**Material provided:**
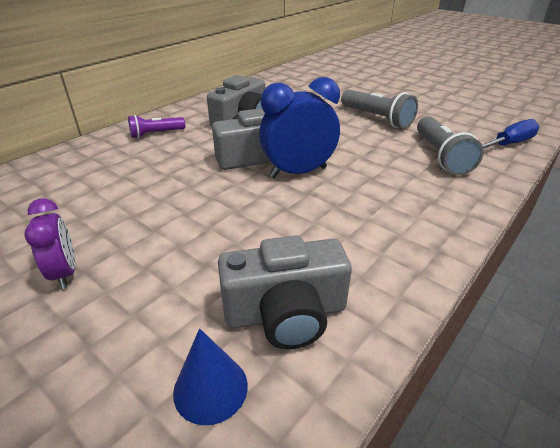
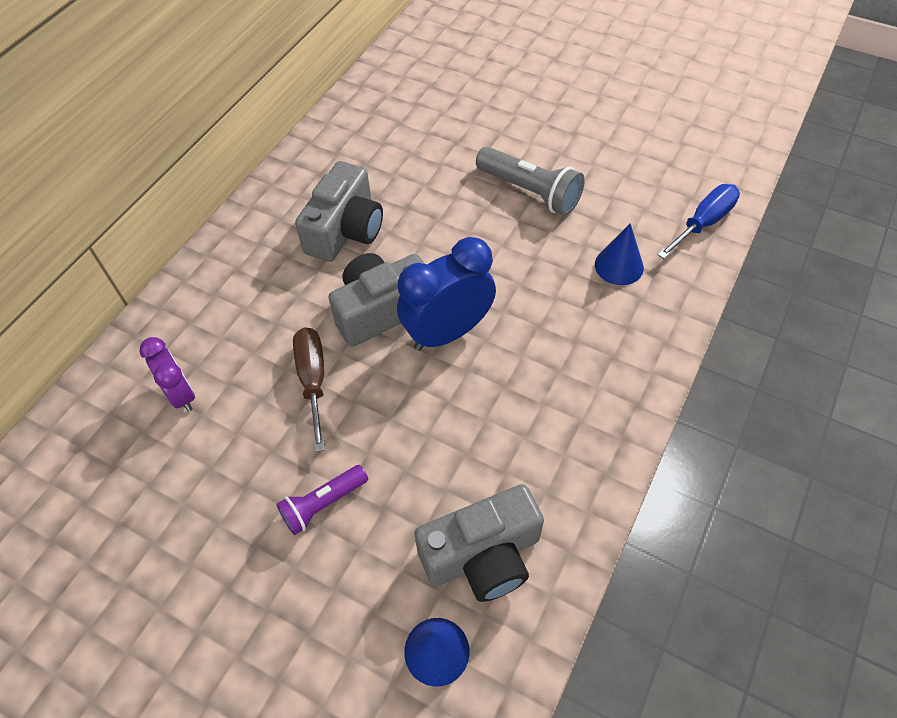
camera: 10 degrees left, 20 degrees up
purple clock [24,198,75,289] -> purple clock moved to [139,337,195,412]
purple flashlight [128,115,185,138] -> purple flashlight moved to [276,465,368,535]
grey flashlight [417,116,484,175] -> blue cone [595,223,644,285]
none -> brown screwdriver [293,327,325,452]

**Instructions for the task:** Repeat the listing above exactly, omitting the pictures it contains.

**Your solution:**
camera: 10 degrees left, 20 degrees up
purple clock [24,198,75,289] -> purple clock moved to [139,337,195,412]
purple flashlight [128,115,185,138] -> purple flashlight moved to [276,465,368,535]
grey flashlight [417,116,484,175] -> blue cone [595,223,644,285]
none -> brown screwdriver [293,327,325,452]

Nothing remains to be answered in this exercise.